STORED DATA:
◇ ◇ ◇

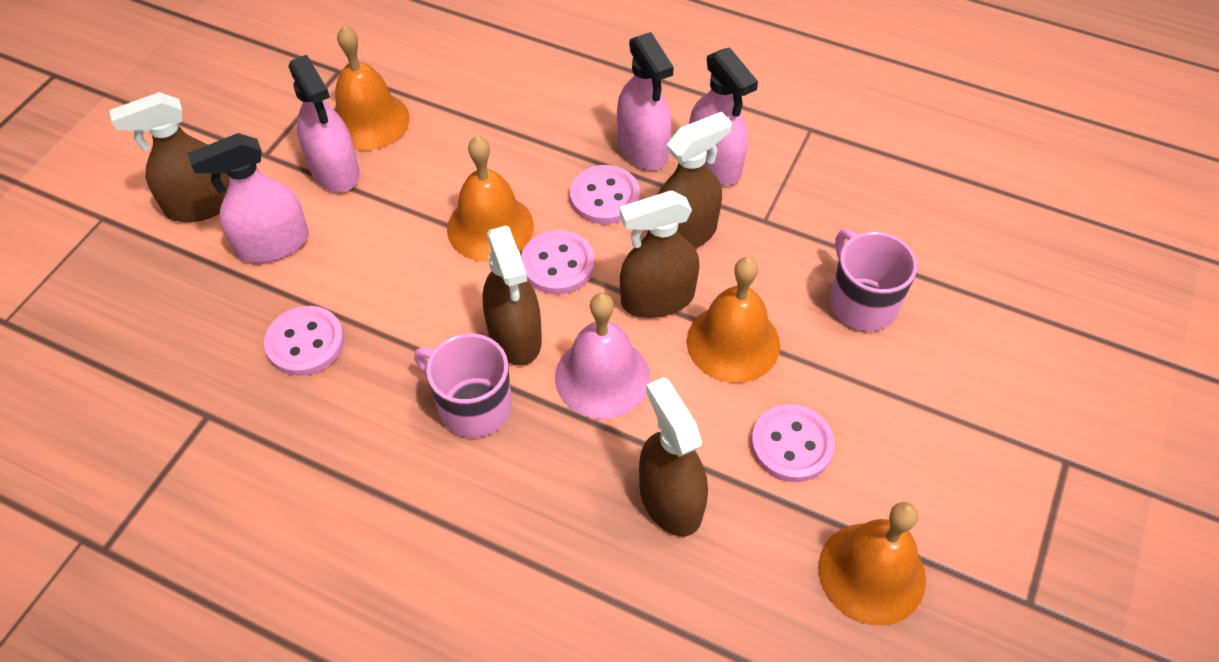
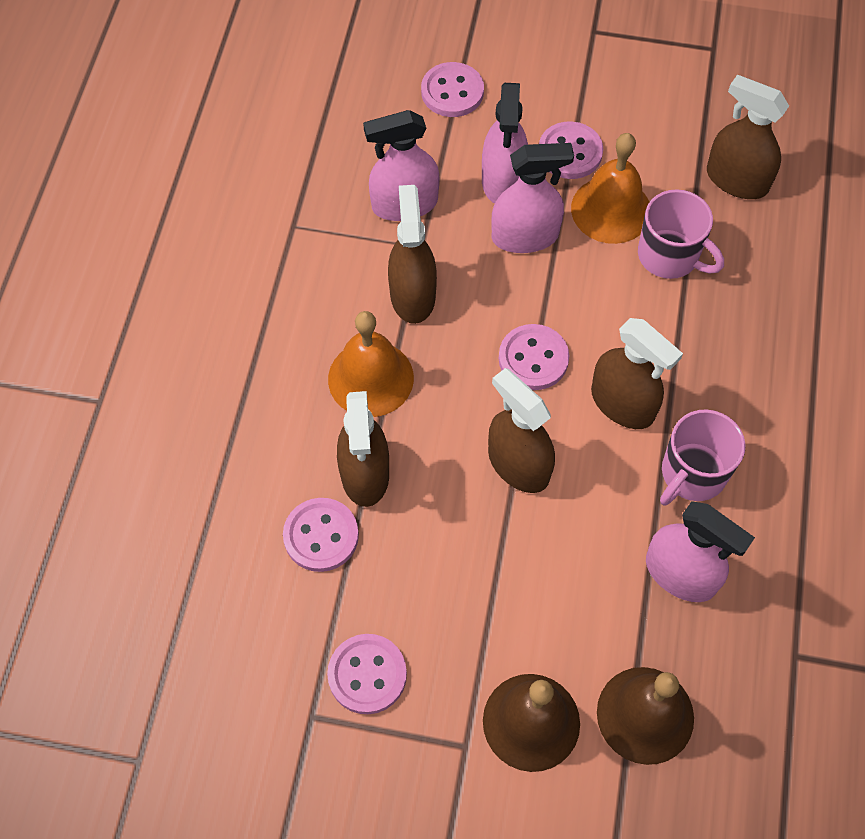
brown bell: 0 -> 2
orange bell: 4 -> 2
pink bell: 1 -> 0
pink button: 4 -> 5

◇ ◇ ◇

ASSIGNMENT:
Go through the data and return each line where the word "bell" appears.

COMPLETED EXERCISE:
brown bell: 0 -> 2
orange bell: 4 -> 2
pink bell: 1 -> 0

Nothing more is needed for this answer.